— Problem statement —
Repeat only the lines below from the one containing "camera: 75 degrees right, 10 degrees down" through the one containing "(619, 221) = (442, 370): green", inclusive, exactly as written.

— Available records —
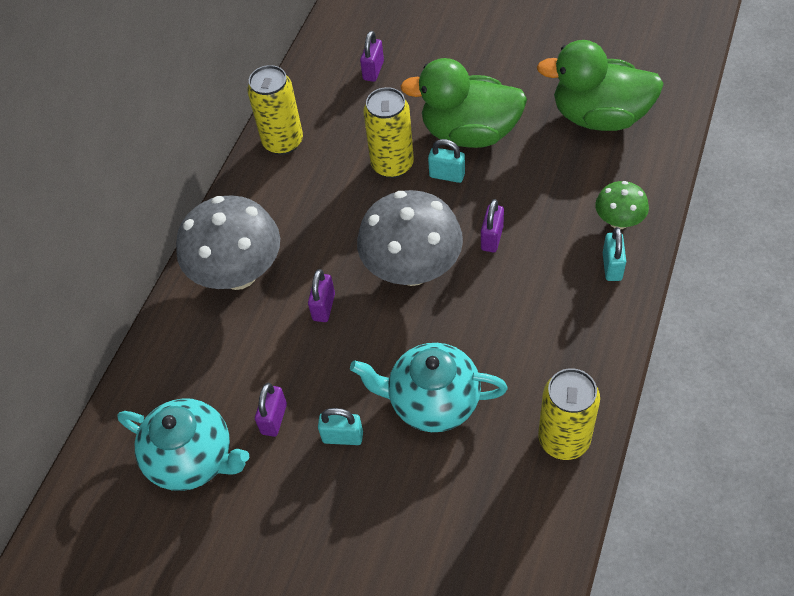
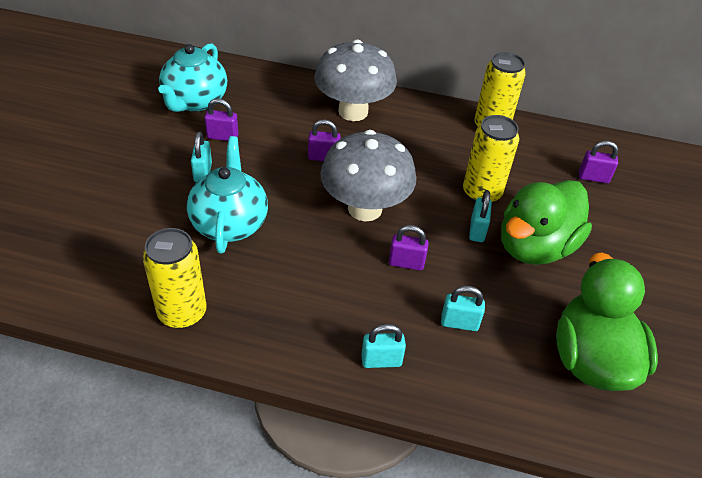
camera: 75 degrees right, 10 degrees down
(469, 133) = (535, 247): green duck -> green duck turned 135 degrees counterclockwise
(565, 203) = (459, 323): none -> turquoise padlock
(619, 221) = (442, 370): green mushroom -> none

---

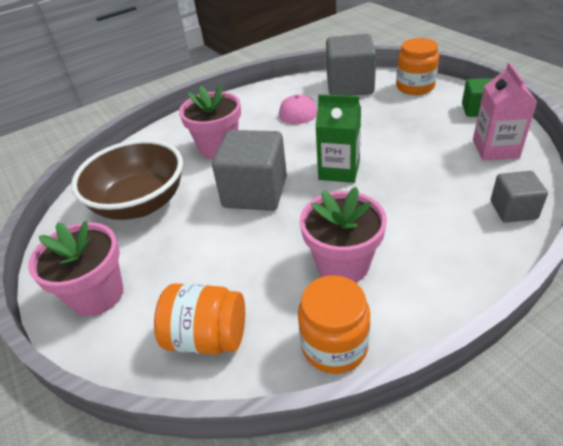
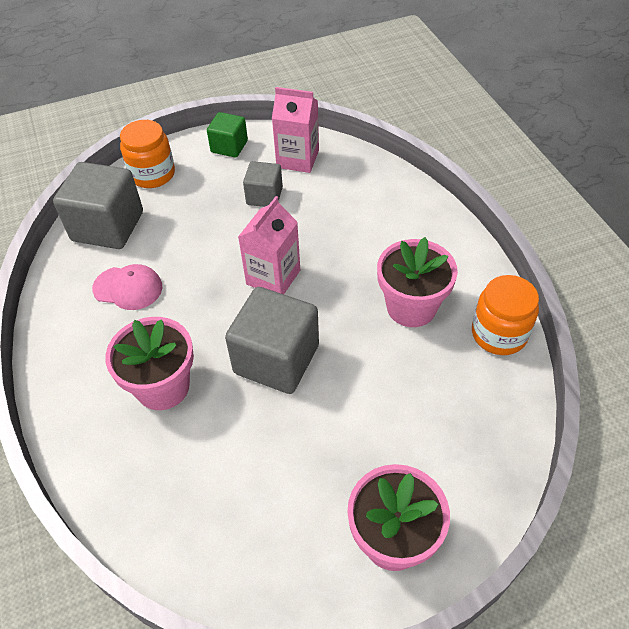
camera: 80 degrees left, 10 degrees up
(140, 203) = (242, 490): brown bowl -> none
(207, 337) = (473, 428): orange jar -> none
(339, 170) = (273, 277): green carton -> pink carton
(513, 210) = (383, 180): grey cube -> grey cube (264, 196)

...

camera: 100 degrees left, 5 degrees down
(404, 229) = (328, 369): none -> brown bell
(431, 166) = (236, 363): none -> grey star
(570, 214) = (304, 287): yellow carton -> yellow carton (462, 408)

— Answer to the exercise —
camera: 75 degrees right, 10 degrees down
(469, 133) = (535, 247): green duck -> green duck turned 135 degrees counterclockwise
(565, 203) = (459, 323): none -> turquoise padlock
(619, 221) = (442, 370): green mushroom -> none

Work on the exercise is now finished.